Below are entries. Copy exactly the lines running from the line that holds "none -> pink brick A1:C1 level 1" to the line that holds "none -> yellow round brick M1:N2 level 2", with both ends included.

Object transformation records:
**********

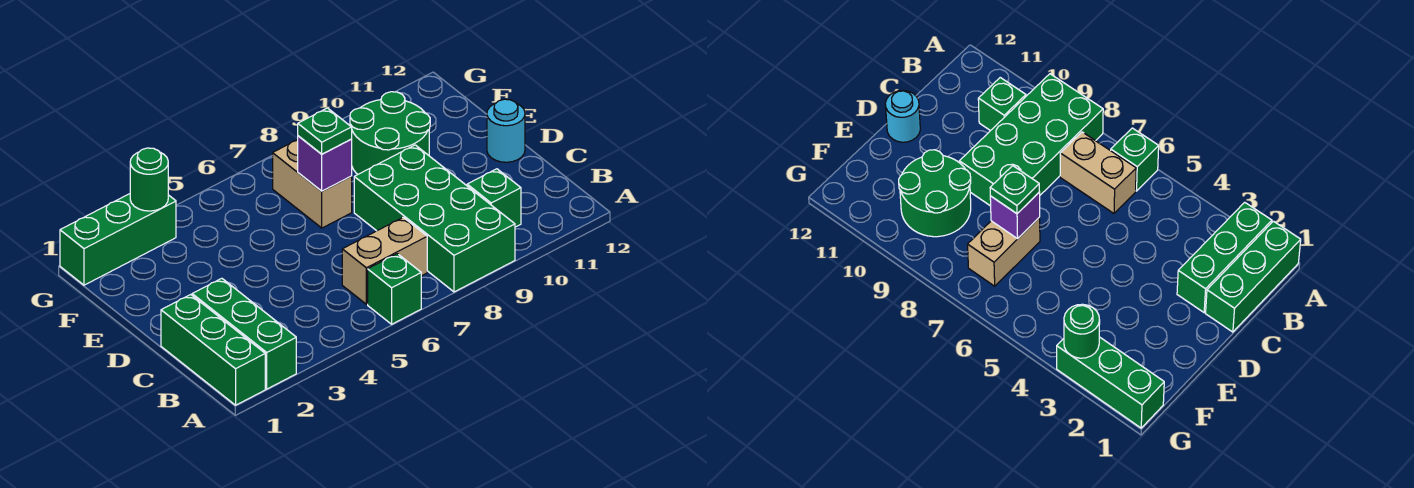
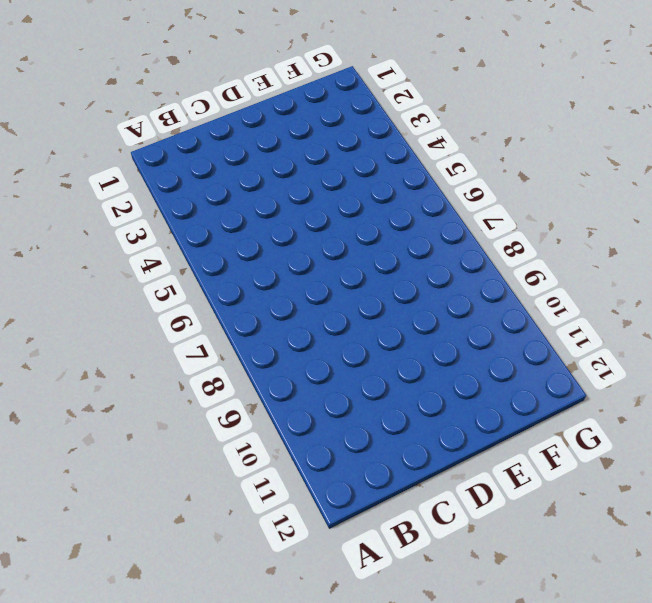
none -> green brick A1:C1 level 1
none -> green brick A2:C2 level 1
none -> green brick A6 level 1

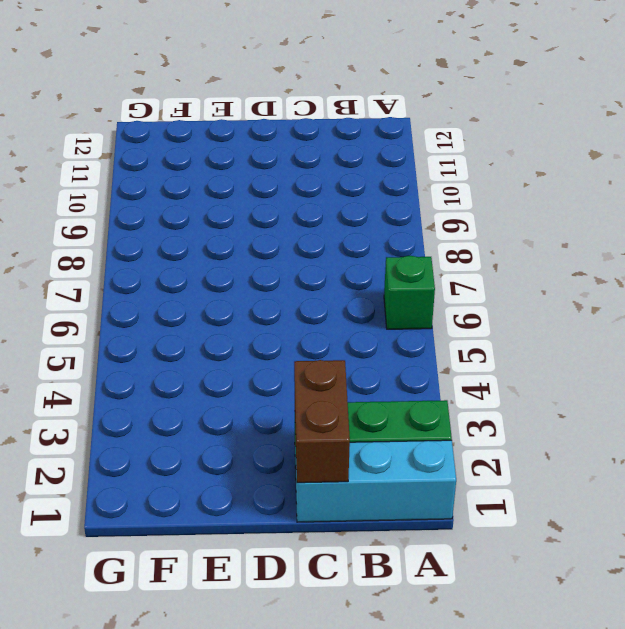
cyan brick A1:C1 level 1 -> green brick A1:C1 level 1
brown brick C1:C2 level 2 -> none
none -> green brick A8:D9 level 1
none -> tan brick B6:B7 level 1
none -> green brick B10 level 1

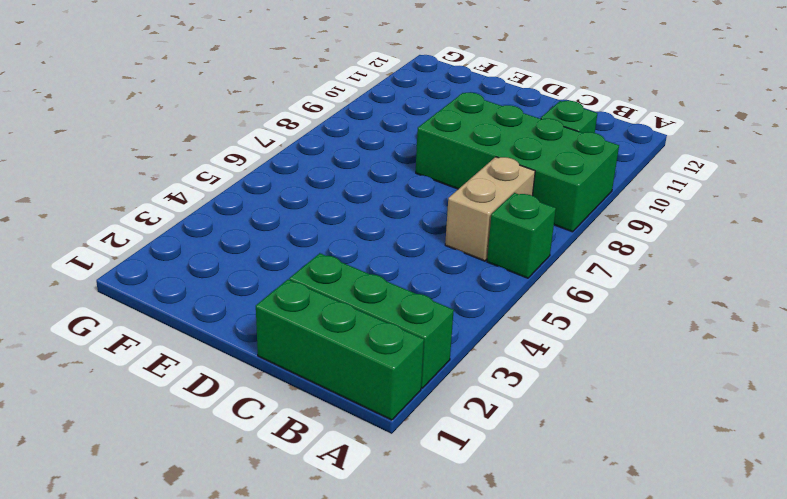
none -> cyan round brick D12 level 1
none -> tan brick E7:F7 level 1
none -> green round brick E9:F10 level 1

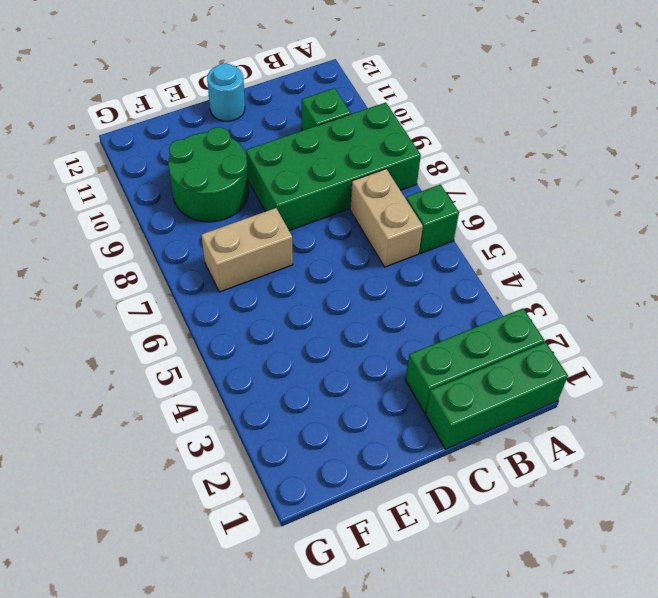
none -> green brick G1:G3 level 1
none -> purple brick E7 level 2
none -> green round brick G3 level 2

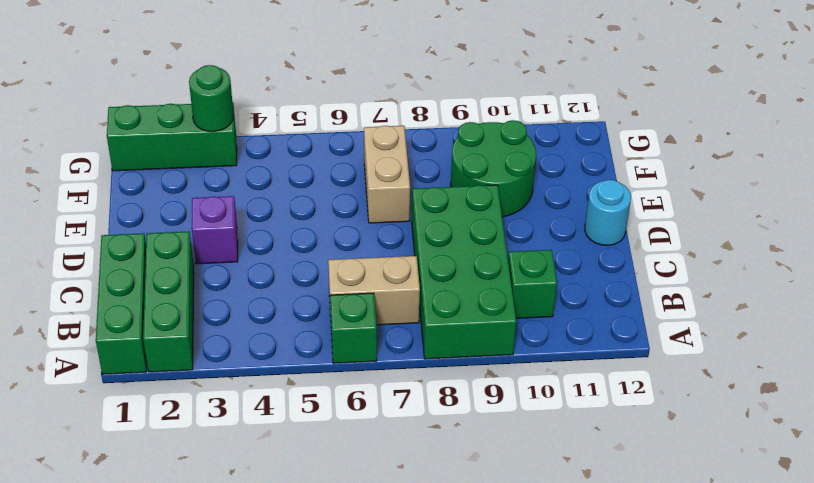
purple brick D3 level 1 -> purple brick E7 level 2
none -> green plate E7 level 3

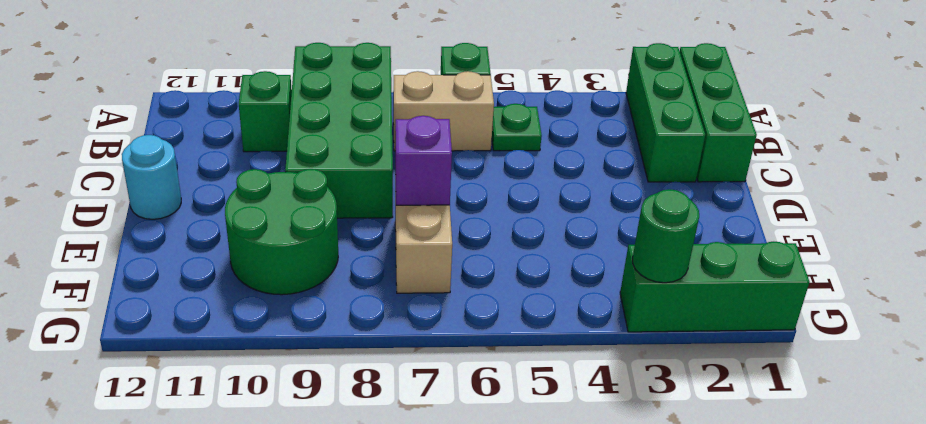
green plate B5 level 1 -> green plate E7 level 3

**********

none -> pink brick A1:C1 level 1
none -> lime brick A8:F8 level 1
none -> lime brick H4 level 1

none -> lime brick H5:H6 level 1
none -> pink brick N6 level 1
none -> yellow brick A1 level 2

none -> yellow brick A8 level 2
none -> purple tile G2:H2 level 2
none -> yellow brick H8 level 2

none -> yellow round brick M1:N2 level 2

**********

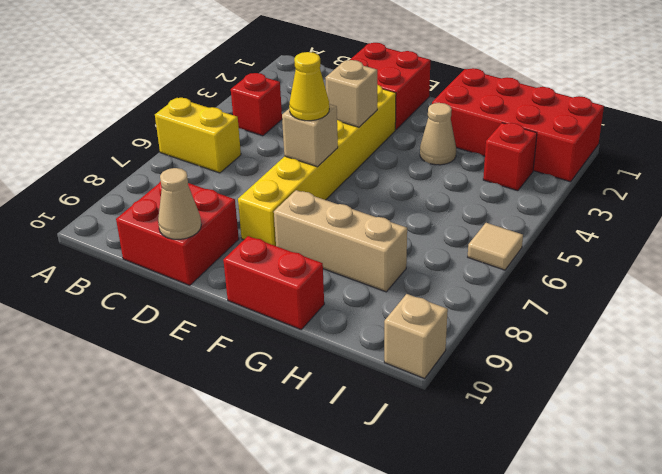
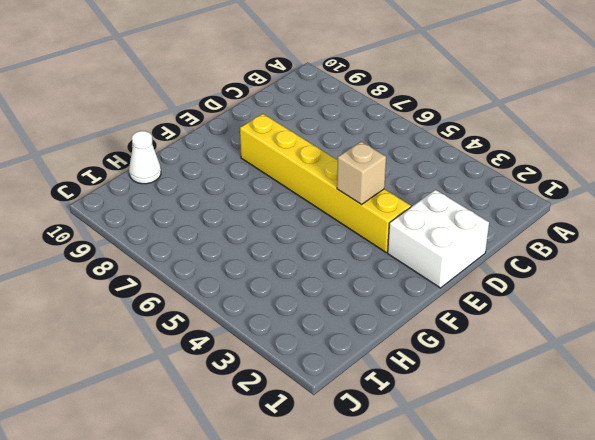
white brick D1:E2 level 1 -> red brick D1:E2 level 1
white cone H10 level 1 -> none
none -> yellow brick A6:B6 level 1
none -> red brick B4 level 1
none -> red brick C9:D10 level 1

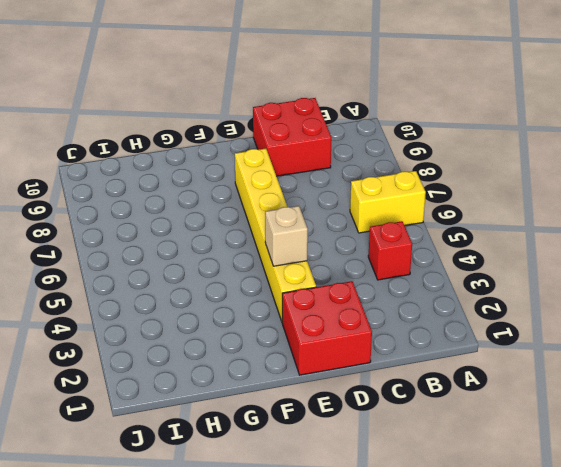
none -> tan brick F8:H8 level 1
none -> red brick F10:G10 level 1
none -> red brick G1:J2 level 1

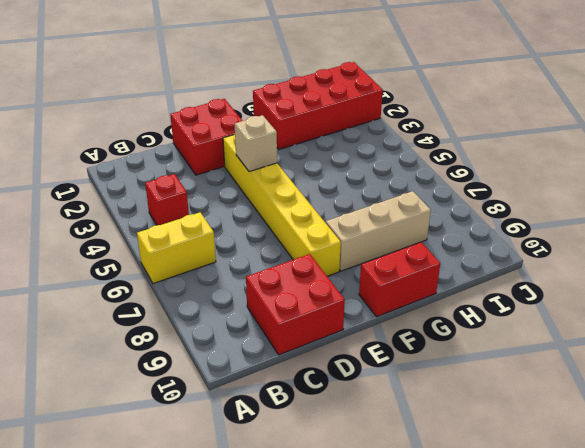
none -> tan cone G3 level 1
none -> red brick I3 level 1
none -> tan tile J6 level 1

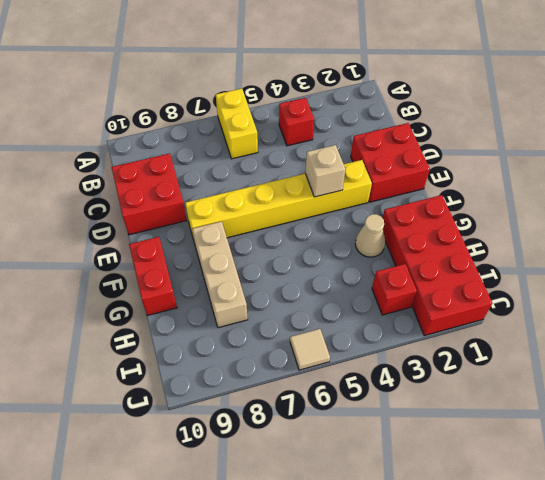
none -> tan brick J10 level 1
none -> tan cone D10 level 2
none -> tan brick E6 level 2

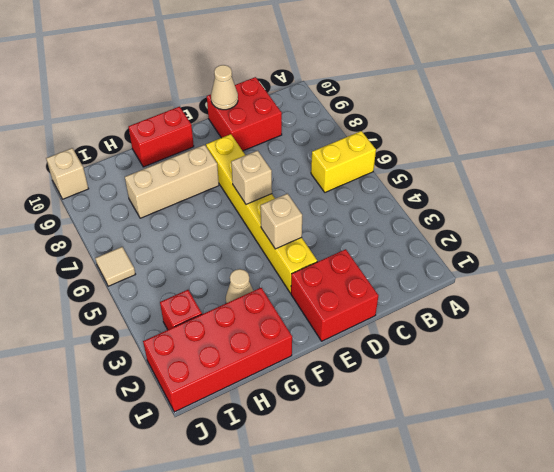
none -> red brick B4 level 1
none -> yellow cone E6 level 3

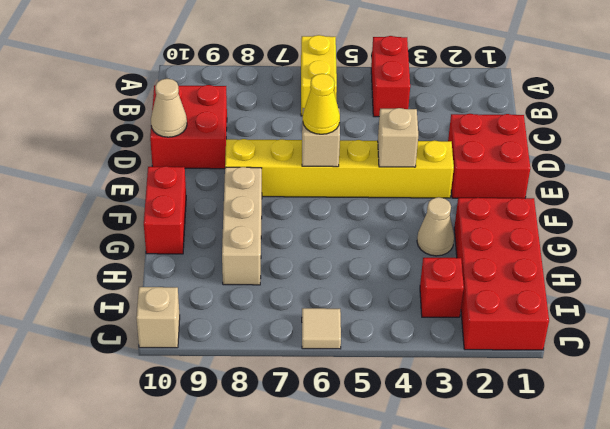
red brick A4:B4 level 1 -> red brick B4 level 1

**********

## WRITTEN ANSWER
none -> pink brick A1:C1 level 1
none -> lime brick A8:F8 level 1
none -> lime brick H4 level 1

none -> lime brick H5:H6 level 1
none -> pink brick N6 level 1
none -> yellow brick A1 level 2

none -> yellow brick A8 level 2
none -> purple tile G2:H2 level 2
none -> yellow brick H8 level 2

none -> yellow round brick M1:N2 level 2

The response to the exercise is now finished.